What the task requires
Output all lines exactly.

Data excerpts

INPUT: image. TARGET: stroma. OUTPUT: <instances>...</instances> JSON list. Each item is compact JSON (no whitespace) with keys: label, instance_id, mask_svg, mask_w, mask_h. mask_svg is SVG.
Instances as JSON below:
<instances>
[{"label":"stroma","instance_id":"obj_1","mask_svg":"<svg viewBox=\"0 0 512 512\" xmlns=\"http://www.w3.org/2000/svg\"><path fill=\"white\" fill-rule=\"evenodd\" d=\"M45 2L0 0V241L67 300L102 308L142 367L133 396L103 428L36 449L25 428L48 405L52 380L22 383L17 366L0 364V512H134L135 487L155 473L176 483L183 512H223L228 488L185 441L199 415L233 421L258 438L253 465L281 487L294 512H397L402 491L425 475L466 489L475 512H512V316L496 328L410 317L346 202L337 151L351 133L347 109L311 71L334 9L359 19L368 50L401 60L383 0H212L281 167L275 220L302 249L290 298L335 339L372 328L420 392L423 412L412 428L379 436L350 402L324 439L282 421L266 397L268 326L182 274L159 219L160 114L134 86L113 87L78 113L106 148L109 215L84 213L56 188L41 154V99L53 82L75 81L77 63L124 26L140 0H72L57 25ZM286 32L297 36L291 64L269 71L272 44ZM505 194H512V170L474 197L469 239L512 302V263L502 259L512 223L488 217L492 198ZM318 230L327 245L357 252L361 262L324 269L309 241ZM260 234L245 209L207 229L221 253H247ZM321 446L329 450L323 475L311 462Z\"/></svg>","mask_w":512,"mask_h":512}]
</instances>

Solution for this exercise
INPUT: image. TARGET: stroma. OUTPUT: <instances>...</instances> JSON list. Each item is compact JSON (no whitespace) with keys: label, instance_id, mask_svg, mask_w, mask_h. mask_svg is SVG.
Instances as JSON below:
<instances>
[{"label":"stroma","instance_id":"obj_1","mask_svg":"<svg viewBox=\"0 0 512 512\" xmlns=\"http://www.w3.org/2000/svg\"><path fill=\"white\" fill-rule=\"evenodd\" d=\"M45 2L0 0V241L67 300L102 308L142 367L133 396L103 428L36 449L25 428L48 405L52 380L22 383L17 366L0 364V512H134L135 487L155 473L176 483L183 512H223L228 488L185 441L199 415L233 421L258 438L253 465L281 487L294 512H397L402 491L425 475L466 489L475 512H512V316L496 328L410 317L346 202L337 151L351 133L347 109L311 71L334 9L359 19L368 50L401 60L383 0H212L281 167L275 220L302 249L290 298L335 339L372 328L420 392L423 412L412 428L379 436L350 402L324 439L282 421L266 397L268 326L182 274L159 219L160 114L134 86L113 87L78 113L106 148L109 215L84 213L56 188L41 154V99L53 82L75 81L77 63L124 26L140 0H72L57 25ZM286 32L297 36L291 64L269 71L272 44ZM505 194H512V170L474 197L469 239L512 302V263L502 259L512 223L488 217L492 198ZM318 230L327 245L357 252L361 262L324 269L309 241ZM260 234L245 209L207 229L221 253H247ZM321 446L329 450L323 475L311 462Z\"/></svg>","mask_w":512,"mask_h":512}]
</instances>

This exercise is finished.